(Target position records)

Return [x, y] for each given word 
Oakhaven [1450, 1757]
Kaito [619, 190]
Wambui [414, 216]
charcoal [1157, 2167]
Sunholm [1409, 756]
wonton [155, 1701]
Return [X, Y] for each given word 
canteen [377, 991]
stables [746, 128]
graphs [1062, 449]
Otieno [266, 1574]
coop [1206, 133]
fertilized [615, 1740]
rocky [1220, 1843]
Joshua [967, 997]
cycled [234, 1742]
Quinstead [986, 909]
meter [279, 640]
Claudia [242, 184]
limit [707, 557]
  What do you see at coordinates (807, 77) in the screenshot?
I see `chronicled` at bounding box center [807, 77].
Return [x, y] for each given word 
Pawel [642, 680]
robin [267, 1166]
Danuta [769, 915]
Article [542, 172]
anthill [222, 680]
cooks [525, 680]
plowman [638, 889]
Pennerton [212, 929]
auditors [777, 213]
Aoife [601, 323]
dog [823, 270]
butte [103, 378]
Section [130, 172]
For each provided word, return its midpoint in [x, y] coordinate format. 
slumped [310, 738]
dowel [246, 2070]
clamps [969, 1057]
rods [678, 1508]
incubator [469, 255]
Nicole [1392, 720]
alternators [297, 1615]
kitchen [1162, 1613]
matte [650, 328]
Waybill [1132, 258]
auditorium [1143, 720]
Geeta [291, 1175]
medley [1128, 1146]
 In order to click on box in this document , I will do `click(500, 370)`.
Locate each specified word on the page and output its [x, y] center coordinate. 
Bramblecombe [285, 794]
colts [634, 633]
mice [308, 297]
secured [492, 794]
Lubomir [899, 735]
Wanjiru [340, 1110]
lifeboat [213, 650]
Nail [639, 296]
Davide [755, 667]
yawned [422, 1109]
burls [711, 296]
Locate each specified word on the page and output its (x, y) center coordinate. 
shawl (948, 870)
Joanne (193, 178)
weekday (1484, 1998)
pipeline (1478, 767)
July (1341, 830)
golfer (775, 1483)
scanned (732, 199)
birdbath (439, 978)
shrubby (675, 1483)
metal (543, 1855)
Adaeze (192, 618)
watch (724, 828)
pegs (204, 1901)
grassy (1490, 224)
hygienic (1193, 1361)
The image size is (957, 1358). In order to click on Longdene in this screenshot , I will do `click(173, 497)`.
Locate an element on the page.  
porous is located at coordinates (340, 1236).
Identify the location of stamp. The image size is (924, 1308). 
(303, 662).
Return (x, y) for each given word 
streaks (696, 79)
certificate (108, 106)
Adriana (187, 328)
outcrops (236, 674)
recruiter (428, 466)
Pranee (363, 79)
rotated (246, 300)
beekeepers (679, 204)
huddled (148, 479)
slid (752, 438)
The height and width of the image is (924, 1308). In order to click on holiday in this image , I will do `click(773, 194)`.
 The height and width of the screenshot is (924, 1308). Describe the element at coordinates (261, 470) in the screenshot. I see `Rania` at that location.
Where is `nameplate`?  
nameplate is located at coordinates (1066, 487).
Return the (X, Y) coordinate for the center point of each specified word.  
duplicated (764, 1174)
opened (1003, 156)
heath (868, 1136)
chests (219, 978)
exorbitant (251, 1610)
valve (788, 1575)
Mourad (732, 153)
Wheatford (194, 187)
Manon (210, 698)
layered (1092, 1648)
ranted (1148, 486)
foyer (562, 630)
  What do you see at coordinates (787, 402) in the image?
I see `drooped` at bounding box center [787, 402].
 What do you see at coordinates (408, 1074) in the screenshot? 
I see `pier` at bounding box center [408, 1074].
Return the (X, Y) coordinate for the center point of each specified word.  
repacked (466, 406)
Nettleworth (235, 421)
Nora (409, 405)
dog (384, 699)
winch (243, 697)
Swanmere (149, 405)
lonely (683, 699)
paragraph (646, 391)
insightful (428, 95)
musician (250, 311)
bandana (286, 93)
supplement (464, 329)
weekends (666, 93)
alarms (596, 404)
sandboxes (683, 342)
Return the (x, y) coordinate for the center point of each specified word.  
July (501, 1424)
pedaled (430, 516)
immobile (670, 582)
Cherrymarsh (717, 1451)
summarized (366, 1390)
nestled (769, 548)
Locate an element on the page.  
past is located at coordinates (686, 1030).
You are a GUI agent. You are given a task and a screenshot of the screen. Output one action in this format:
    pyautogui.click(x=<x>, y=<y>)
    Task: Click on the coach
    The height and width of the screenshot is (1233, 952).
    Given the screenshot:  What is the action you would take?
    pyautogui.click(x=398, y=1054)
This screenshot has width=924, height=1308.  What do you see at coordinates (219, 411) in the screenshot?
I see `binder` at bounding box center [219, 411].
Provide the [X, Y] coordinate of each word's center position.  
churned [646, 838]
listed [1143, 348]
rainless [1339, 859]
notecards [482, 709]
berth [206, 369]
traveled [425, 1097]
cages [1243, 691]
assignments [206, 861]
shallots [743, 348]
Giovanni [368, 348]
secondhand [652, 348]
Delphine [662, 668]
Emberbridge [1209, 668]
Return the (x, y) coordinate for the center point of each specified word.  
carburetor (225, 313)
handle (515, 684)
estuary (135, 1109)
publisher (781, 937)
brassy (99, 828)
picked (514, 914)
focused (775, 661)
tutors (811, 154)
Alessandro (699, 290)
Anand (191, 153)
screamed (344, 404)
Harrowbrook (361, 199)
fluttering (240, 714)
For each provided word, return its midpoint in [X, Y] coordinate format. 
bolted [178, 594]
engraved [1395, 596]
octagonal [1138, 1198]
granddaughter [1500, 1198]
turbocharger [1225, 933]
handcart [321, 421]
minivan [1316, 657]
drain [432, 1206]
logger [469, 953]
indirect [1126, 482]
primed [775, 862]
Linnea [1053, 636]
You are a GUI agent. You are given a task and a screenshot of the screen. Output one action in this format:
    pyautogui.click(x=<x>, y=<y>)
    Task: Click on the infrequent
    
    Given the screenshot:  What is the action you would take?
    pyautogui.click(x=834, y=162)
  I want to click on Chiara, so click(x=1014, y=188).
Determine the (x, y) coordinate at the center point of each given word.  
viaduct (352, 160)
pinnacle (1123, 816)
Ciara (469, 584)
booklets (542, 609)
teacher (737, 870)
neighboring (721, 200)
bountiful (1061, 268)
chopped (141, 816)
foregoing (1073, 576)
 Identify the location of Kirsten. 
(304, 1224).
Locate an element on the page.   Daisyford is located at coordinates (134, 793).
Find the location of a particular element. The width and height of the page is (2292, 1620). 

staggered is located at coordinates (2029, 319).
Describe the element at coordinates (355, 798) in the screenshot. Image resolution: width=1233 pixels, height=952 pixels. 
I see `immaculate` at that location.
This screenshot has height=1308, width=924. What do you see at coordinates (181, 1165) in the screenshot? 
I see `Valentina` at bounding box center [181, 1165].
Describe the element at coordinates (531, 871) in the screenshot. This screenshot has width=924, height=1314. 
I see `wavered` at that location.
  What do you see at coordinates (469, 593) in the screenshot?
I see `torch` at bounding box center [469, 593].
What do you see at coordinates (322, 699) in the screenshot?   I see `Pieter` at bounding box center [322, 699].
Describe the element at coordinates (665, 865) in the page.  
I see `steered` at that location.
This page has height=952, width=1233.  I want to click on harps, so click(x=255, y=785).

Short problem:
Write out all of the entries above, reproducing each line character for character.

Solution to the exercise:
Return [x, y] for each given word 
Oakhaven [1450, 1757]
Kaito [619, 190]
Wambui [414, 216]
charcoal [1157, 2167]
Sunholm [1409, 756]
wonton [155, 1701]
Return [X, Y] for each given word 
canteen [377, 991]
stables [746, 128]
graphs [1062, 449]
Otieno [266, 1574]
coop [1206, 133]
fertilized [615, 1740]
rocky [1220, 1843]
Joshua [967, 997]
cycled [234, 1742]
Quinstead [986, 909]
meter [279, 640]
Claudia [242, 184]
limit [707, 557]
  What do you see at coordinates (807, 77) in the screenshot?
I see `chronicled` at bounding box center [807, 77].
Return [x, y] for each given word 
Pawel [642, 680]
robin [267, 1166]
Danuta [769, 915]
Article [542, 172]
anthill [222, 680]
cooks [525, 680]
plowman [638, 889]
Pennerton [212, 929]
auditors [777, 213]
Aoife [601, 323]
dog [823, 270]
butte [103, 378]
Section [130, 172]
For each provided word, return its midpoint in [x, y] coordinate format. 
slumped [310, 738]
dowel [246, 2070]
clamps [969, 1057]
rods [678, 1508]
incubator [469, 255]
Nicole [1392, 720]
alternators [297, 1615]
kitchen [1162, 1613]
matte [650, 328]
Waybill [1132, 258]
auditorium [1143, 720]
Geeta [291, 1175]
medley [1128, 1146]
 In order to click on box in this document , I will do `click(500, 370)`.
Locate each specified word on the page and output its [x, y] center coordinate. 
Bramblecombe [285, 794]
colts [634, 633]
mice [308, 297]
secured [492, 794]
Lubomir [899, 735]
Wanjiru [340, 1110]
lifeboat [213, 650]
Nail [639, 296]
Davide [755, 667]
yawned [422, 1109]
burls [711, 296]
Locate each specified word on the page and output its (x, y) center coordinate. 
shawl (948, 870)
Joanne (193, 178)
weekday (1484, 1998)
pipeline (1478, 767)
July (1341, 830)
golfer (775, 1483)
scanned (732, 199)
birdbath (439, 978)
shrubby (675, 1483)
metal (543, 1855)
Adaeze (192, 618)
watch (724, 828)
pegs (204, 1901)
grassy (1490, 224)
hygienic (1193, 1361)
The image size is (957, 1358). In order to click on Longdene in this screenshot , I will do `click(173, 497)`.
Locate an element on the page.  
porous is located at coordinates (340, 1236).
Identify the location of stamp. The image size is (924, 1308). 
(303, 662).
Return (x, y) for each given word 
streaks (696, 79)
certificate (108, 106)
Adriana (187, 328)
outcrops (236, 674)
recruiter (428, 466)
Pranee (363, 79)
rotated (246, 300)
beekeepers (679, 204)
huddled (148, 479)
slid (752, 438)
The height and width of the image is (924, 1308). In order to click on holiday in this image , I will do `click(773, 194)`.
 The height and width of the screenshot is (924, 1308). Describe the element at coordinates (261, 470) in the screenshot. I see `Rania` at that location.
Where is `nameplate`?  
nameplate is located at coordinates (1066, 487).
Return the (X, Y) coordinate for the center point of each specified word.  
duplicated (764, 1174)
opened (1003, 156)
heath (868, 1136)
chests (219, 978)
exorbitant (251, 1610)
valve (788, 1575)
Mourad (732, 153)
Wheatford (194, 187)
Manon (210, 698)
layered (1092, 1648)
ranted (1148, 486)
foyer (562, 630)
  What do you see at coordinates (787, 402) in the image?
I see `drooped` at bounding box center [787, 402].
 What do you see at coordinates (408, 1074) in the screenshot? 
I see `pier` at bounding box center [408, 1074].
Return the (X, Y) coordinate for the center point of each specified word.  
repacked (466, 406)
Nettleworth (235, 421)
Nora (409, 405)
dog (384, 699)
winch (243, 697)
Swanmere (149, 405)
lonely (683, 699)
paragraph (646, 391)
insightful (428, 95)
musician (250, 311)
bandana (286, 93)
supplement (464, 329)
weekends (666, 93)
alarms (596, 404)
sandboxes (683, 342)
Return the (x, y) coordinate for the center point of each specified word.  
July (501, 1424)
pedaled (430, 516)
immobile (670, 582)
Cherrymarsh (717, 1451)
summarized (366, 1390)
nestled (769, 548)
Locate an element on the page.  
past is located at coordinates (686, 1030).
You are a GUI agent. You are given a task and a screenshot of the screen. Output one action in this format:
    pyautogui.click(x=<x>, y=<y>)
    Task: Click on the coach
    The height and width of the screenshot is (1233, 952).
    Given the screenshot:  What is the action you would take?
    pyautogui.click(x=398, y=1054)
This screenshot has width=924, height=1308.  What do you see at coordinates (219, 411) in the screenshot?
I see `binder` at bounding box center [219, 411].
Provide the [X, Y] coordinate of each word's center position.  
churned [646, 838]
listed [1143, 348]
rainless [1339, 859]
notecards [482, 709]
berth [206, 369]
traveled [425, 1097]
cages [1243, 691]
assignments [206, 861]
shallots [743, 348]
Giovanni [368, 348]
secondhand [652, 348]
Delphine [662, 668]
Emberbridge [1209, 668]
Return the (x, y) coordinate for the center point of each specified word.  
carburetor (225, 313)
handle (515, 684)
estuary (135, 1109)
publisher (781, 937)
brassy (99, 828)
picked (514, 914)
focused (775, 661)
tutors (811, 154)
Alessandro (699, 290)
Anand (191, 153)
screamed (344, 404)
Harrowbrook (361, 199)
fluttering (240, 714)
For each provided word, return its midpoint in [X, Y] coordinate format. 
bolted [178, 594]
engraved [1395, 596]
octagonal [1138, 1198]
granddaughter [1500, 1198]
turbocharger [1225, 933]
handcart [321, 421]
minivan [1316, 657]
drain [432, 1206]
logger [469, 953]
indirect [1126, 482]
primed [775, 862]
Linnea [1053, 636]
You are a GUI agent. You are given a task and a screenshot of the screen. Output one action in this format:
    pyautogui.click(x=<x>, y=<y>)
    Task: Click on the infrequent
    
    Given the screenshot:  What is the action you would take?
    pyautogui.click(x=834, y=162)
  I want to click on Chiara, so click(x=1014, y=188).
Determine the (x, y) coordinate at the center point of each given word.  
viaduct (352, 160)
pinnacle (1123, 816)
Ciara (469, 584)
booklets (542, 609)
teacher (737, 870)
neighboring (721, 200)
bountiful (1061, 268)
chopped (141, 816)
foregoing (1073, 576)
 Identify the location of Kirsten. 
(304, 1224).
Locate an element on the page.   Daisyford is located at coordinates (134, 793).
Find the location of a particular element. The width and height of the page is (2292, 1620). 

staggered is located at coordinates (2029, 319).
Describe the element at coordinates (355, 798) in the screenshot. Image resolution: width=1233 pixels, height=952 pixels. 
I see `immaculate` at that location.
This screenshot has height=1308, width=924. What do you see at coordinates (181, 1165) in the screenshot? 
I see `Valentina` at bounding box center [181, 1165].
Describe the element at coordinates (531, 871) in the screenshot. This screenshot has width=924, height=1314. 
I see `wavered` at that location.
  What do you see at coordinates (469, 593) in the screenshot?
I see `torch` at bounding box center [469, 593].
What do you see at coordinates (322, 699) in the screenshot?   I see `Pieter` at bounding box center [322, 699].
Describe the element at coordinates (665, 865) in the page.  
I see `steered` at that location.
This page has height=952, width=1233.  I want to click on harps, so click(x=255, y=785).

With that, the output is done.